• [What you have to do] The output should be all lines of the entries below in which the word "purple" occurs.

(Object state change records)
= Beginning of Section =

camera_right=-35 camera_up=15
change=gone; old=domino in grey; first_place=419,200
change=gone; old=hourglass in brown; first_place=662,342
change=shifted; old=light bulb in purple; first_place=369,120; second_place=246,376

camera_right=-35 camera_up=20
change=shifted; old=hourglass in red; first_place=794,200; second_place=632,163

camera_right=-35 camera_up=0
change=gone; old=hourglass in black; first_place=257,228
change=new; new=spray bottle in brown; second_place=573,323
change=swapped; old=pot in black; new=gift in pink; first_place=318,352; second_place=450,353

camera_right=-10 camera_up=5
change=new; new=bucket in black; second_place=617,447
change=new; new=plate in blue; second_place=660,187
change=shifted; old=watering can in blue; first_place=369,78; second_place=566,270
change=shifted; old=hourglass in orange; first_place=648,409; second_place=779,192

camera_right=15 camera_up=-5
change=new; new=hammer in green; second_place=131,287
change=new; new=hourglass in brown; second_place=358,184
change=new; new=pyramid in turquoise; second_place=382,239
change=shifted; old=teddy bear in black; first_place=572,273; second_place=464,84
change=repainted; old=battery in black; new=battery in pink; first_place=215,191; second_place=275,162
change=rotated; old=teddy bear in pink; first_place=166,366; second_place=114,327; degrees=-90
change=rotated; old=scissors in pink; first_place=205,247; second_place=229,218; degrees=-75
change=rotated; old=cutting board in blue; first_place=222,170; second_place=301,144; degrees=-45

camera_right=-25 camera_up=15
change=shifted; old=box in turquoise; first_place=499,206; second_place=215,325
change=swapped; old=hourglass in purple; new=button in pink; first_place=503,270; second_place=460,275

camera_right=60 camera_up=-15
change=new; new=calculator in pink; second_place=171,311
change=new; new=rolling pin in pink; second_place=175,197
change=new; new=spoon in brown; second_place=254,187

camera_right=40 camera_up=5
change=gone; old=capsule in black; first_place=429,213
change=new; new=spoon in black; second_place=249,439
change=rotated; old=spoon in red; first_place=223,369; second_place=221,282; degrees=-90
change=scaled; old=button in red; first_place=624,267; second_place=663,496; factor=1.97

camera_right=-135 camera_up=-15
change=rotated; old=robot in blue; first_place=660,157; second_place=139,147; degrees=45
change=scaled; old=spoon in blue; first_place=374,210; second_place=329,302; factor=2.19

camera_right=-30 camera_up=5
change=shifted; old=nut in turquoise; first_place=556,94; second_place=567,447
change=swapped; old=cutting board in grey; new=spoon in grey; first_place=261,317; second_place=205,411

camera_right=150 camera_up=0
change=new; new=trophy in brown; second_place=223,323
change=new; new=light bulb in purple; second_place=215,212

= End of Section =

• [Solution to this exercise]
change=shifted; old=light bulb in purple; first_place=369,120; second_place=246,376
change=swapped; old=hourglass in purple; new=button in pink; first_place=503,270; second_place=460,275
change=new; new=light bulb in purple; second_place=215,212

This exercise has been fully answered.